Stored dataset items
^^^^^^^^^^^^^^^^
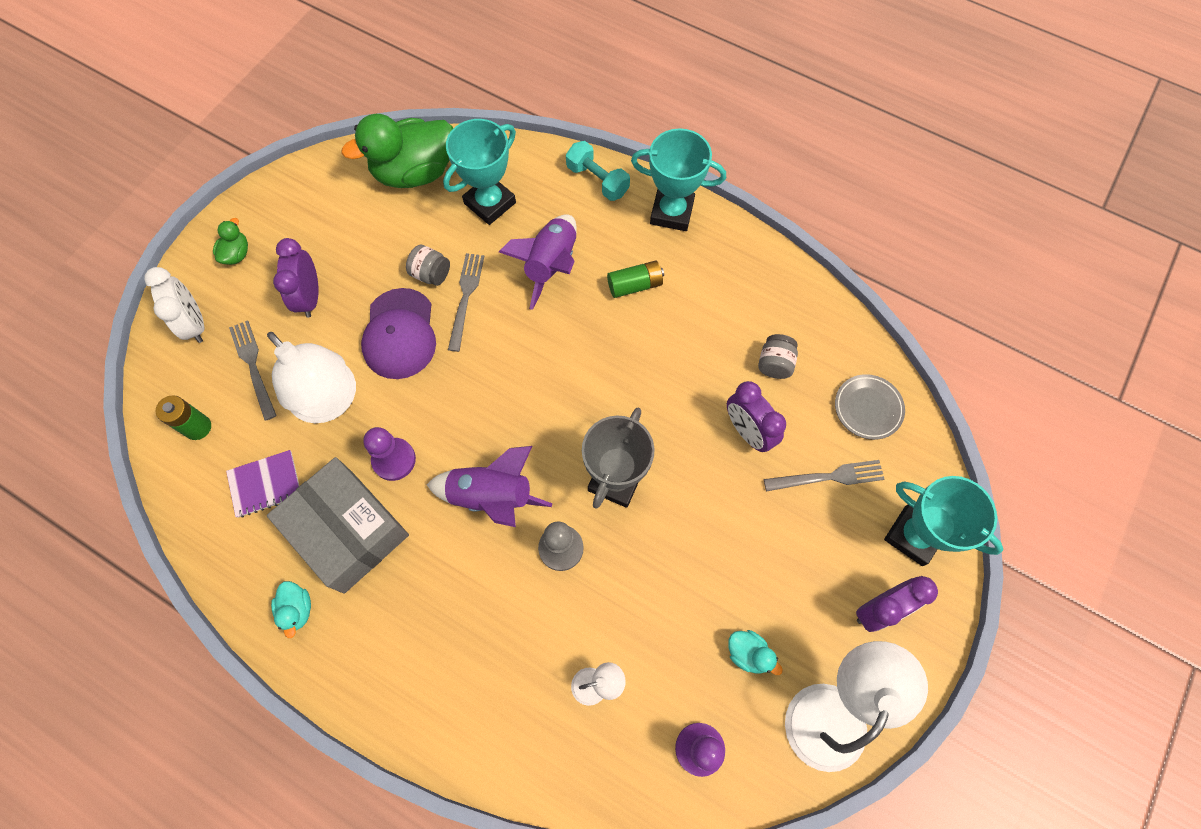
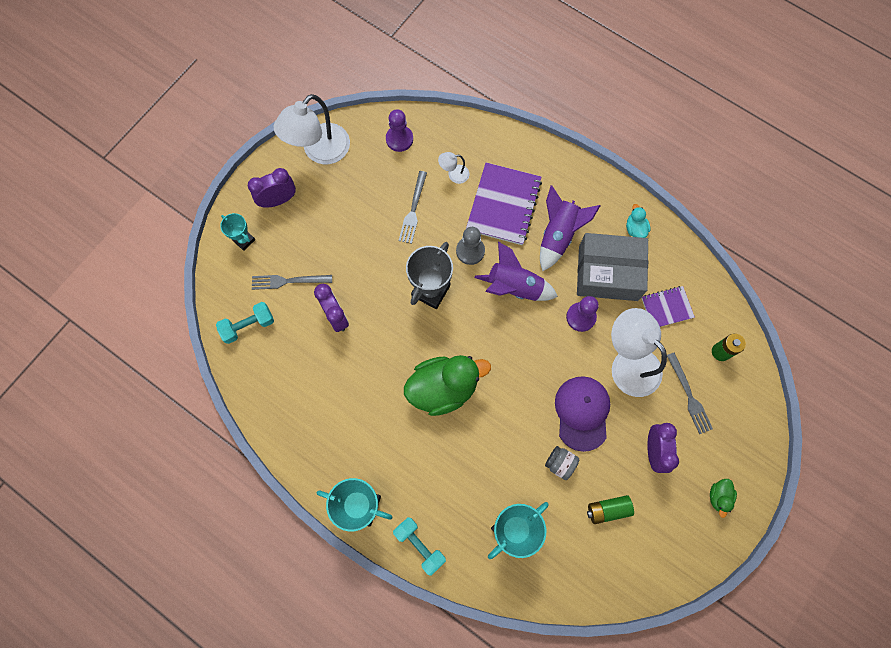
camera: 175 degrees left, 5 degrees up
(195, 323) = (739, 435): white clock -> none
(348, 531) = (608, 273): grey box -> grey box turned 45 degrees counterclockwise
(415, 172) = (577, 568): green duck -> green duck (443, 388)
(466, 297) = (532, 440): grey fork -> grey fork (413, 210)
(510, 633) = (504, 205): none -> purple notebook
(551, 265) = (464, 463): purple rocket -> purple rocket (558, 235)
(635, 285) = (400, 439): green battery -> green battery (608, 509)
(748, 653) = (362, 183): turquoise duck -> none
(774, 364) = (306, 364): grey jar -> none
(868, 408) = (248, 326): grey plate -> turquoise dumbbell
(913, 536) = (244, 240): turquoise trophy -> turquoise trophy, size x0.57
^^^^^^^^^^^^^^^^
#### [Work task]
Please repeat the entries exactly. Do not include the pictures.

#### [Exercise result]
camera: 175 degrees left, 5 degrees up
(195, 323) = (739, 435): white clock -> none
(348, 531) = (608, 273): grey box -> grey box turned 45 degrees counterclockwise
(415, 172) = (577, 568): green duck -> green duck (443, 388)
(466, 297) = (532, 440): grey fork -> grey fork (413, 210)
(510, 633) = (504, 205): none -> purple notebook
(551, 265) = (464, 463): purple rocket -> purple rocket (558, 235)
(635, 285) = (400, 439): green battery -> green battery (608, 509)
(748, 653) = (362, 183): turquoise duck -> none
(774, 364) = (306, 364): grey jar -> none
(868, 408) = (248, 326): grey plate -> turquoise dumbbell
(913, 536) = (244, 240): turquoise trophy -> turquoise trophy, size x0.57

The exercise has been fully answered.